WHAT NEEDS TO BE DONE: The answer must be an exact copy of the records, with no pictures in it.

[Revision tracking records]
= = = =
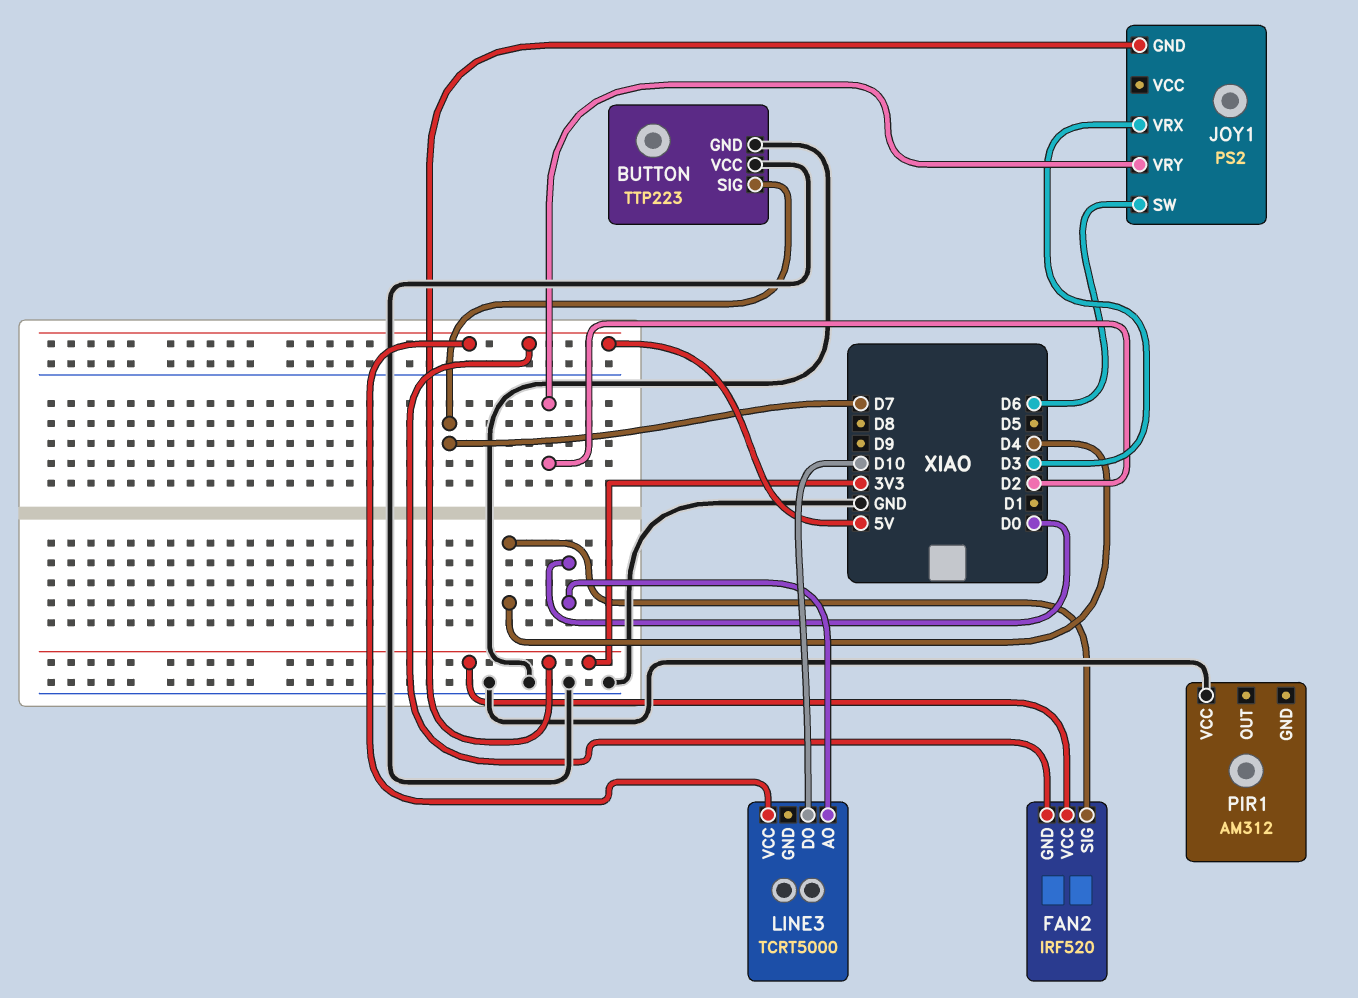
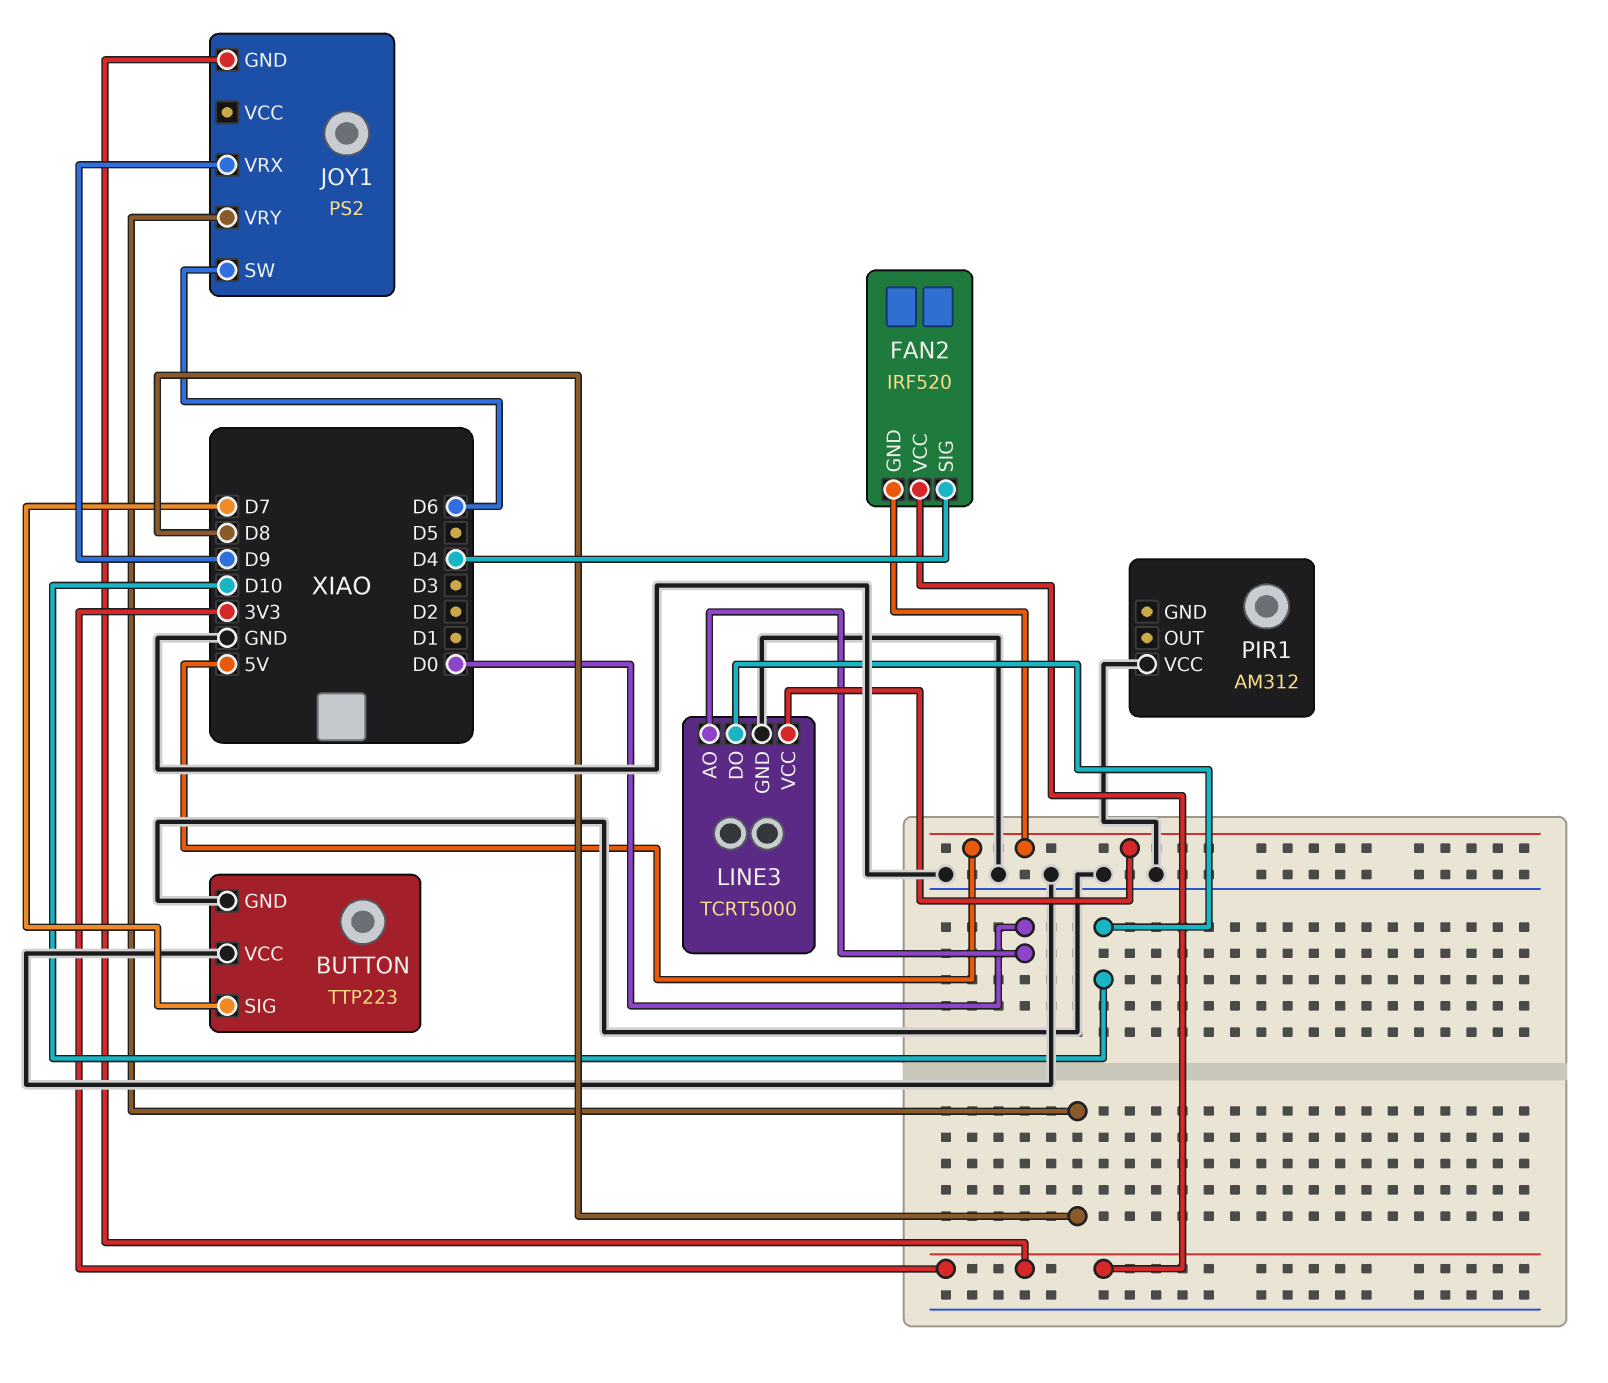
JOY1 pin VRX: D3 -> D9
JOY1 pin VRY: D2 -> D8
LINE3 pin GND: none -> GND

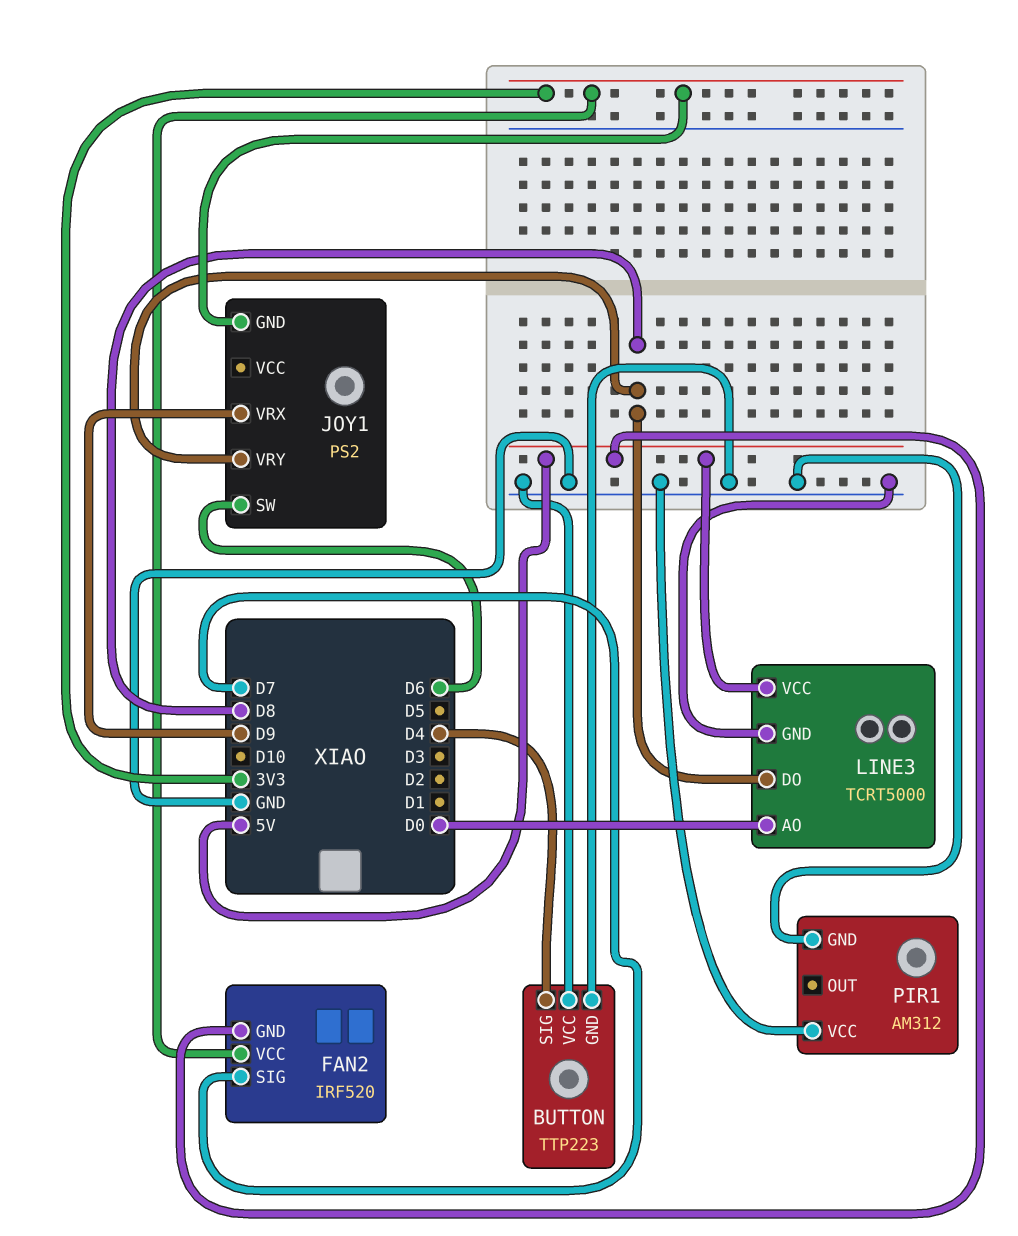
BUTTON pin SIG: D7 -> D4
FAN2 pin SIG: D4 -> D7
LINE3 pin DO: D10 -> D8
PIR1 pin GND: none -> GND

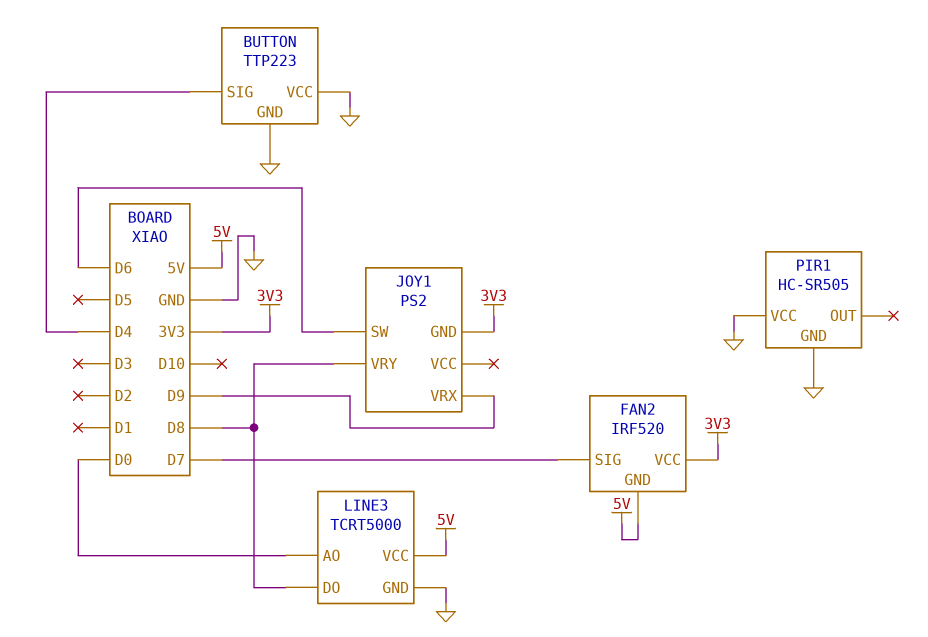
PIR1: AM312 -> HC-SR505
= = = =
RESPONSE BOX:
JOY1 pin VRX: D3 -> D9
JOY1 pin VRY: D2 -> D8
LINE3 pin GND: none -> GND

BUTTON pin SIG: D7 -> D4
FAN2 pin SIG: D4 -> D7
LINE3 pin DO: D10 -> D8
PIR1 pin GND: none -> GND

PIR1: AM312 -> HC-SR505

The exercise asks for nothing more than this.